Start of Data supplied

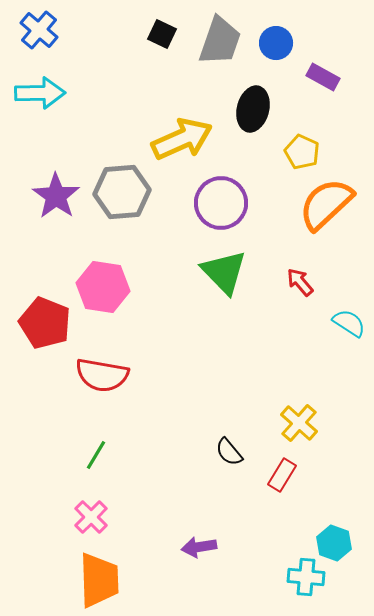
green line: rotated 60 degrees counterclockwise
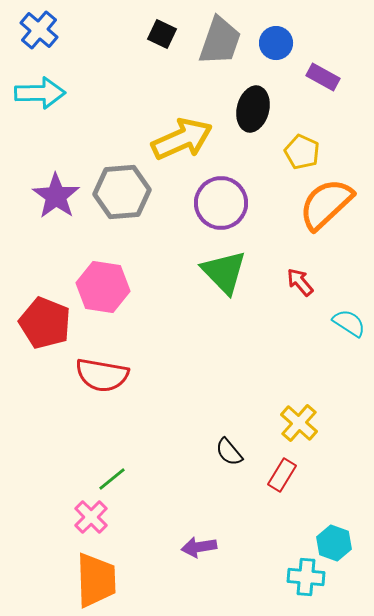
green line: moved 16 px right, 24 px down; rotated 20 degrees clockwise
orange trapezoid: moved 3 px left
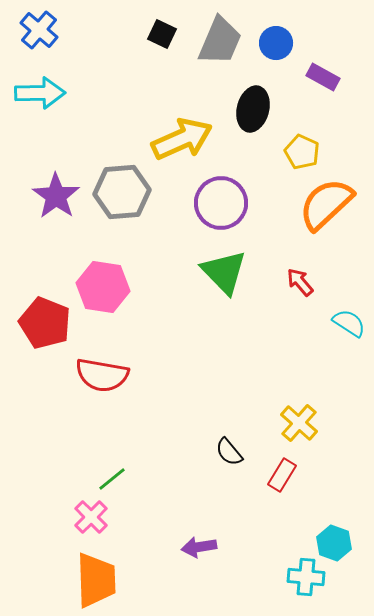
gray trapezoid: rotated 4 degrees clockwise
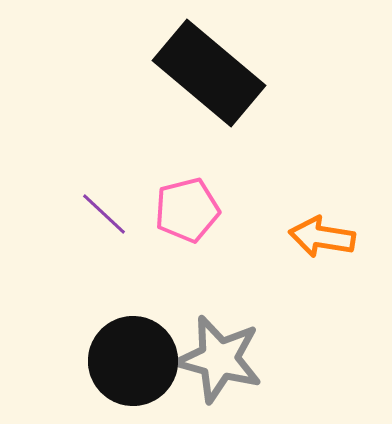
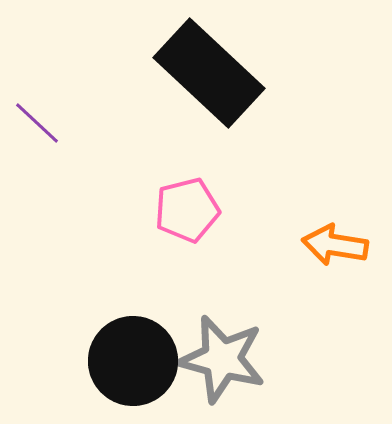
black rectangle: rotated 3 degrees clockwise
purple line: moved 67 px left, 91 px up
orange arrow: moved 13 px right, 8 px down
gray star: moved 3 px right
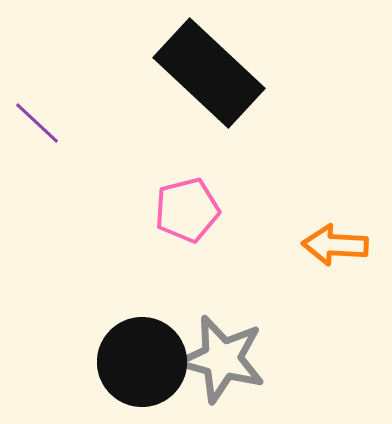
orange arrow: rotated 6 degrees counterclockwise
black circle: moved 9 px right, 1 px down
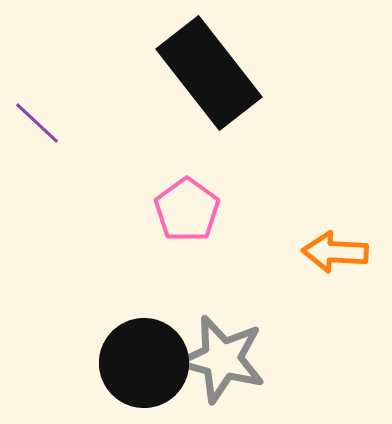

End of Data supplied

> _Task details_
Echo every line of the data above verbatim, omitting the picture lines.

> _Task answer_
green line: rotated 60 degrees counterclockwise
green line: moved 16 px right, 24 px down; rotated 20 degrees clockwise
orange trapezoid: moved 3 px left
gray trapezoid: rotated 4 degrees clockwise
black rectangle: rotated 3 degrees clockwise
purple line: moved 67 px left, 91 px up
orange arrow: moved 13 px right, 8 px down
gray star: moved 3 px right
orange arrow: rotated 6 degrees counterclockwise
black circle: moved 9 px right, 1 px down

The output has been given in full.